**** Source information

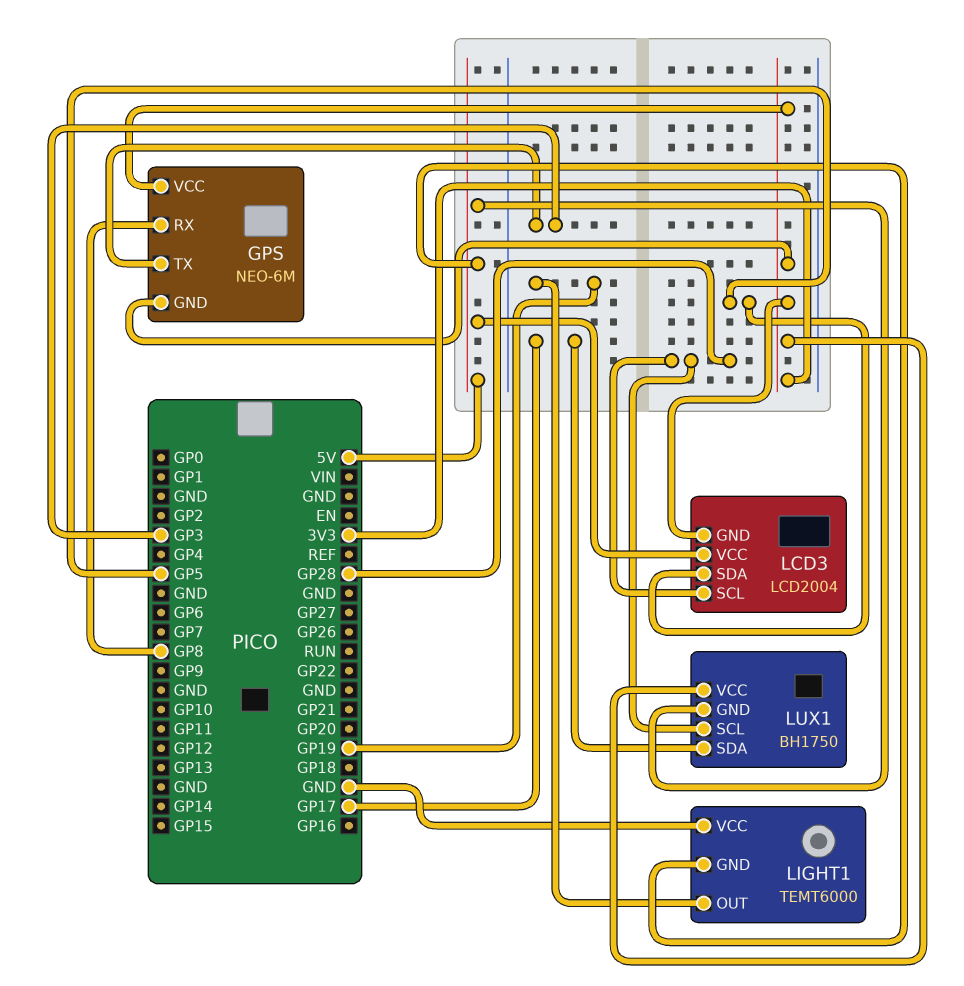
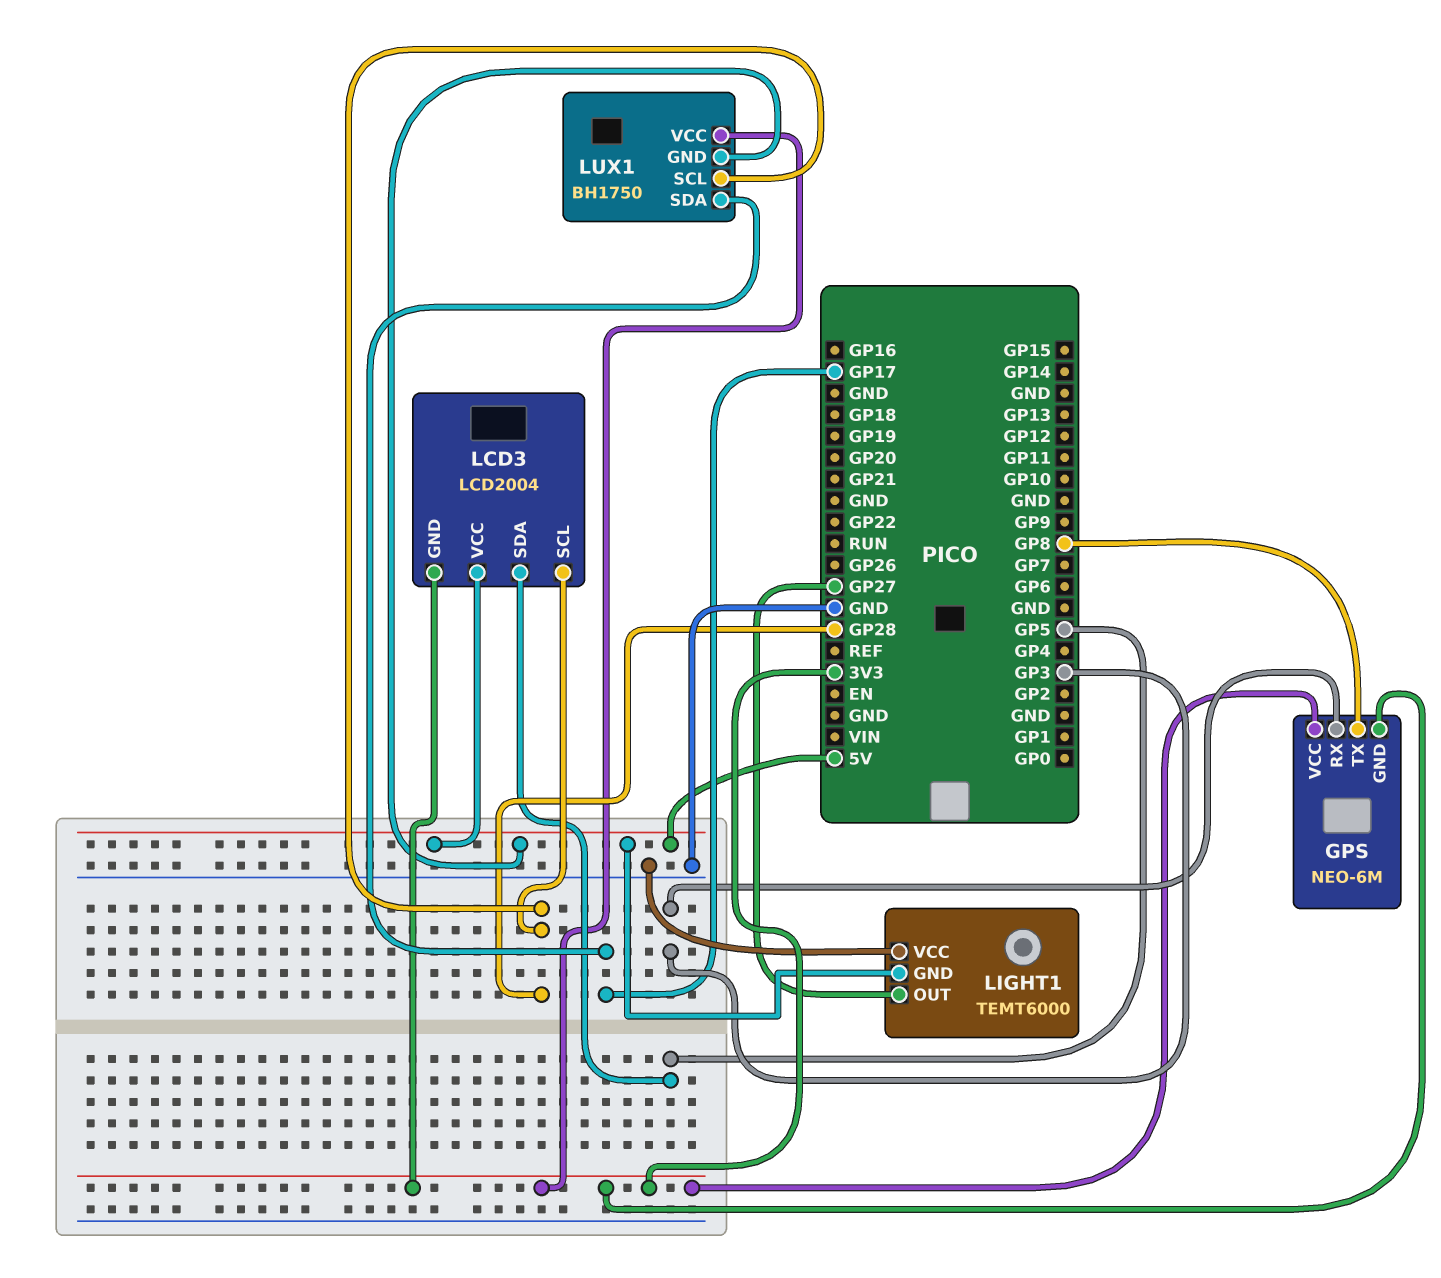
GPS pin RX: GP8 -> GP3
GPS pin TX: GP3 -> GP8
LIGHT1 pin OUT: GP19 -> GP27

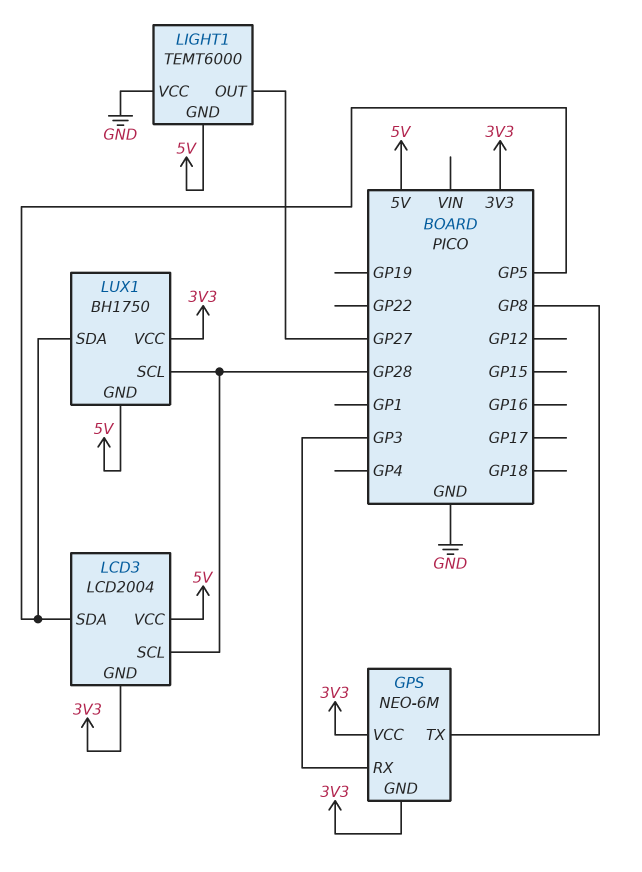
LUX1 pin SDA: GP17 -> GP5

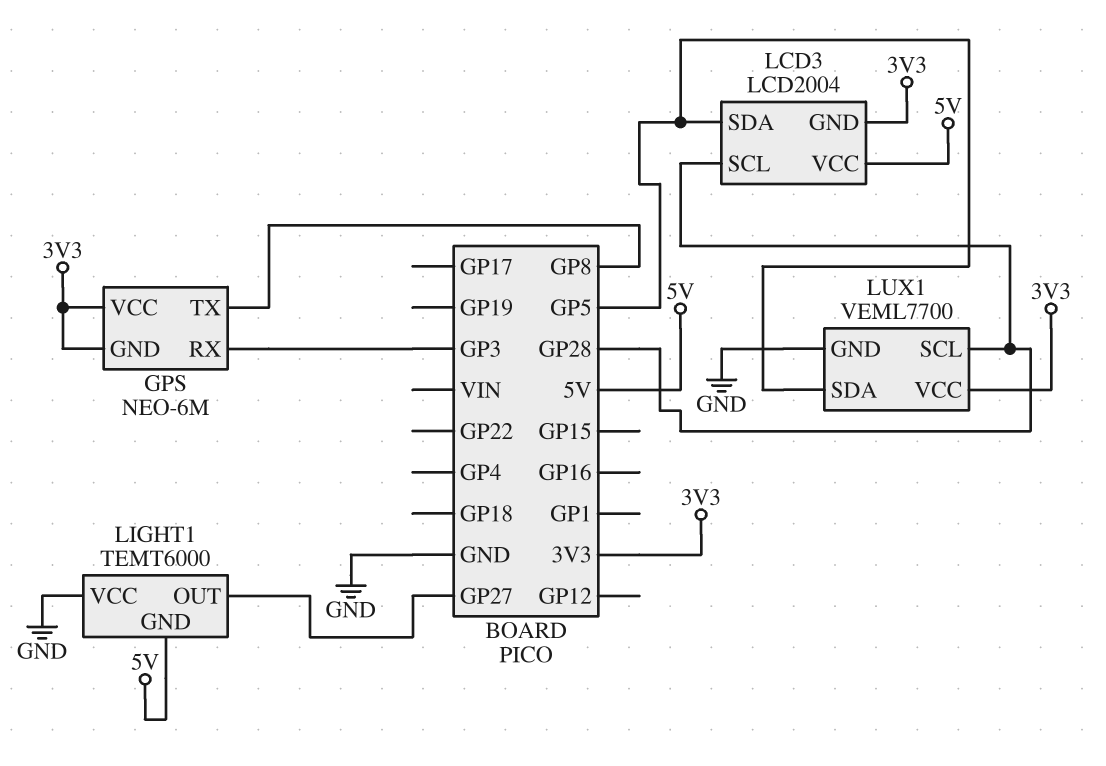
LUX1: BH1750 -> VEML7700
LUX1 pin GND: 5V -> GND

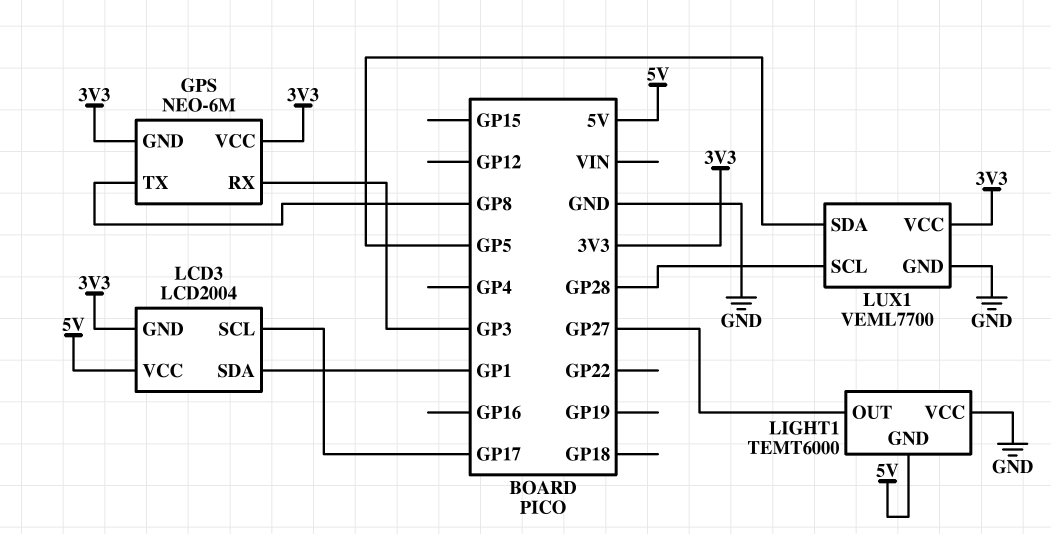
LCD3 pin SCL: GP28 -> GP17
LCD3 pin SDA: GP5 -> GP1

********

Work order ▸
Should there be pictures in the data, leave them out and return the rest exactly.

Answer section ▸
GPS pin RX: GP8 -> GP3
GPS pin TX: GP3 -> GP8
LIGHT1 pin OUT: GP19 -> GP27

LUX1 pin SDA: GP17 -> GP5

LUX1: BH1750 -> VEML7700
LUX1 pin GND: 5V -> GND

LCD3 pin SCL: GP28 -> GP17
LCD3 pin SDA: GP5 -> GP1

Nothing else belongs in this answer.